▶ [Given data]:
━━━━━━
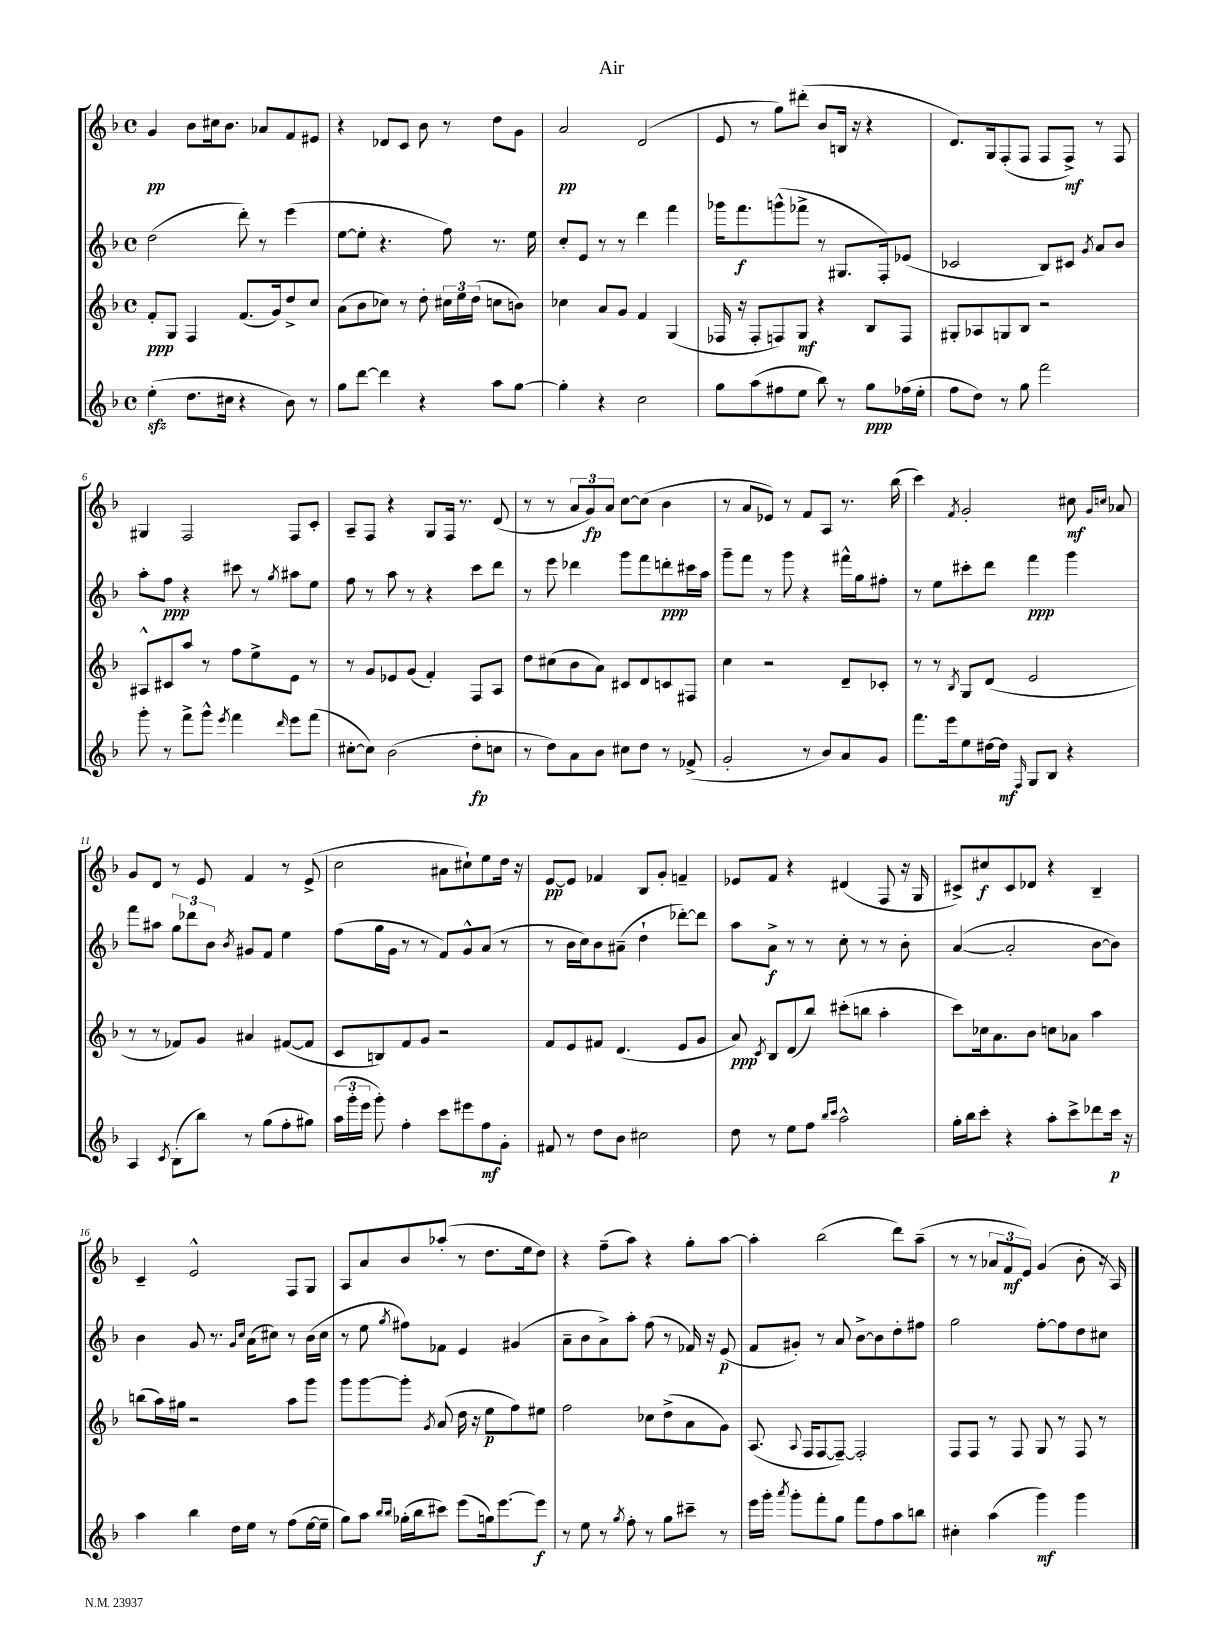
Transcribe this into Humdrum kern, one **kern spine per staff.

**kern	**kern	**kern	**kern
*staff4	*staff3	*staff2	*staff1
*clefG2	*clefG2	*clefG2	*clefG2
*k[b-]	*k[b-]	*k[b-]	*k[b-]
*M4/4	*M4/4	*M4/4	*M4/4
*met(c)	*met(c)	*met(c)	*met(c)
(4ee'	8f'	(2dd	4g
.	8G	.	.
8.dd	4F	.	8b-
.	.	.	16cc#
16cc#	.	.	8.b-
4r	(8.f	8ddd')	.
.	.	8r	8a-
.	16g)	.	.
8b-)	8dd^	(4eee	8f
8r	8cc	.	8e#
=	=	=	=
8gg	(8a	[8ee	4r
[8ddd	8b-	8ee']	.
4ddd]	8cc-)	4.r	8d-
.	8r	.	8c
4r	8dd'	.	8b-
.	24cc#	8ff)	8r
.	24ee	.	.
.	(24dd	.	.
8aa	8cc	8.r	8dd
[8gg	8b)	.	8g
.	.	16ee	.
=	=	=	=
4gg']	4cc-	8cc'	2a
.	.	8e	.
4r	8a	8r	.
.	8g	8r	.
2cc	4f	4ddd	(2d
.	(4G	4fff	.
=	=	=	=
8gg	16F-	16ggg-	8e
.	16r	8.fff	.
(8aa	8F-'	.	8r
8ff#	8F)	(8ggg^^	8gg)
8ee	8G	8fff-^	(8ddd#'
8bb-)	4r	8r	8b-
8r	.	8.G#	16B
.	.	.	16r
8gg	8B-	.	4r
.	.	16F')	.
(16ff-	8F	(8e-	.
16ee'	.	.	.
=	=	=	=
8ff	8G#'	2c-	8.d)
8dd)	8A-	.	.
.	.	.	16G
8r	8G	.	(8F'
8gg	8B-	.	8F
2fff	2r	8B-)	8F
.	.	8c#	8F^)
.	.	8qg	.
.	.	8a	8r
.	.	8b-	8F
=	=	=	=
8ggg'	8A#^^	8aa'	4G#
8r	8c#	8ff	.
8fff^	8aa	4r	2F
8ggg^^	8r	.	.
8qeee	.	.	.
4fff	8ff	8ccc#	.
.	8ee^	8r	.
16qqddd	.	8qgg	.
8eee	8e	8aa#	8F
(8fff	8r	8ee	8c'
=	=	=	=
[8cc#'	8r	8ff	8A~
8cc#])	8g	8r	8F
(2b-	8e-	8aa	4r
.	(8g	8r	.
.	4f')	4r	8G
.	.	.	16F
.	.	.	8.r
8dd'	8F	8ccc	.
8cc	8A	8ddd	(8d
=	=	=	=
8r	8dd	8r	8r
8dd)	(8cc#	8eee	8r
8a	8b-	4ddd-	12a
.	.	.	12g)
8b-	8a)	.	.
.	.	.	12a
8cc#	8c#	8ggg	[8cc
8dd	8d	8fff	(8cc]
8r	8c	8ddd'	4b-
(8f-^	8F#	16ccc#	.
.	.	16aa	.
=	=	=	=
2g'	4cc	8ggg~	8r
.	.	8fff	8a
.	2r	8r	8e-)
.	.	8ggg	8r
8r	.	4r	8f
8b-)	.	.	8A
8a	8d~	16fff#^^	8.r
.	.	16gg	.
8g	8c-'	8ff#'	.
.	.	.	(16bb-
=	=	=	=
8.fff	8r	8r	4ccc)
.	8r	8ee	.
16eee	.	.	.
.	8qB-	.	8qf
8ee	8G	8ccc#'	2g'
[16dd#	(8d	8ddd	.
16dd#]	.	.	.
16qqF	.	.	.
8G	2e	4fff	.
8B-	.	.	.
4r	.	4ggg	8cc#
.	.	.	16qqg
.	.	.	16qqcc
.	.	.	8a-
=	=	=	=
4A	8r	8fff	8g
.	8r	8aa#	8d
8qc	.	.	.
(8B-'	8f-)	12gg	8r
.	.	12ddd-	.
8bb-)	8g	.	8e
.	.	12b-	.
.	.	8qb-	.
8r	4a#	8g#	4f
(8gg	.	8f	.
8ff'	([8f#	4ee	8r
8gg#)	8f#]	.	(8e^
=	=	=	=
(24aa	8c	(8ff	2cc
24ggg'	.	.	.
24eee	.	.	.
8ggg')	8B)	16gg	.
.	.	16g	.
4ff'	8f	8r	.
.	8g	8r	.
8ccc	2r	8f)	8a#
8eee#	.	8g^^	8cc#`)
8ff	.	(8a	8ee
8g'	.	8r	16dd
.	.	.	16r
=	=	=	=
8f#	8f	8r	[8e
8r	8e	16b-	8e]
.	.	16cc)	.
8dd	8f#	8b-	4f-
8b-	(4.d	(8a#~	.
2cc#	.	4dd`	8B-
.	.	.	8g'
.	8e	[8ddd-')	4f~
.	8g	8ddd-]	.
=	=	=	=
8dd	8a)	8aa	8e-
.	8qc	.	.
8r	8B-	8a^	8f
8ee	(8d	8r	4r
8ff	8bb-)	8r	.
16qqbb-	.	.	.
16qqccc	.	.	.
2aa^^	(8ccc#'	8cc'	(4d#
.	8bb	8r	.
.	4aa'	8r	8F
.	.	8b-'	16r
.	.	.	16G
=	=	=	=
16gg'	8ccc)	([4a	8c#^)
16bb-	.	.	.
8ccc'	16cc-	.	8cc#
.	8.a	.	.
4r	.	2a']	8c#
.	8b-	.	8d-
8aa'	8cc	.	4r
8ccc^	8a-	.	.
8ddd-	4aa	[8b-	4B-~
16ccc	.	8b-])	.
16r	.	.	.
=	=	=	=
4aa	(8bb	4b-	4c~
.	16aa)	.	.
.	16gg#	.	.
4bb-	2r	8g	2e^^
.	.	8.r	.
16dd	.	.	.
.	.	16qqg	.
.	.	16qqcc	.
16ee	.	(16a	.
8r	.	8cc#)	.
(8ff	8aa	8r	8F
[16ee	8ggg	(16b-	8G
16ee~]	.	16cc#	.
=	=	=	=
8gg)	8ggg	8r	8A
8aa	[8ggg	8ee	8a
16qqbb-	.	.	.
16qqbb-	.	8qgg	.
(16gg-'	8ggg']	8ff#)	8b-
16bb-	.	.	.
.	8qg	.	.
8ccc#)	(8a	8f-	(8aa-'
(8eee	16dd	4e	8r
.	16r	.	.
16gg)	8ee	.	8.dd
[8.eee	.	.	.
.	8ff)	(4g#	.
.	.	.	16ee
8eee]	8ee#	.	8dd)
=	=	=	=
8r	2ff	8a~	4r
8ee	.	8b-	.
8r	.	8a^)	(8ff~
8qgg	.	.	.
8ff'	.	8aa'	8aa)
8r	8cc-	(8ff	4r
8gg	(8dd^	8r	.
8ccc#~	8a	16f-)	8gg'
.	.	16r	.
8r	8g)	(8e	[8aa
=	=	=	=
16eee	(8.A	8f	4aa']
16ggg'	.	.	.
8qaaa	.	.	.
8ggg'	.	8g#')	.
.	8qqA	.	.
.	16F	.	.
8fff'	[8F	8r	(2bb-
8gg	8F~_)	8a	.
8fff	2F']	[8b-^	.
8ff	.	8b-]	.
8aa	.	8dd'	8ddd)
8bb	.	8ff#	(8aa~
=	=	=	=
4cc#'	8F	2gg	8r
.	8F	.	8r
(4aa	8r	.	12a-
.	.	.	12f
.	8F	.	.
.	.	.	12e)
4ggg)	8G	[8ff'	(4g
.	8r	8ff]	.
4ggg	8F	8dd	8b-'
.	8r	8cc#	16r
.	.	.	16A)
==	==	==	==
*-	*-	*-	*-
━━━━━━
▶ [What the exercise asks]: Collect every line of the material that contains the string "kern", and copy each one. Case matters.

▶ [Result for this task]:
Transcribe this into Humdrum kern, one **kern spine per staff.
**kern	**kern	**kern	**kern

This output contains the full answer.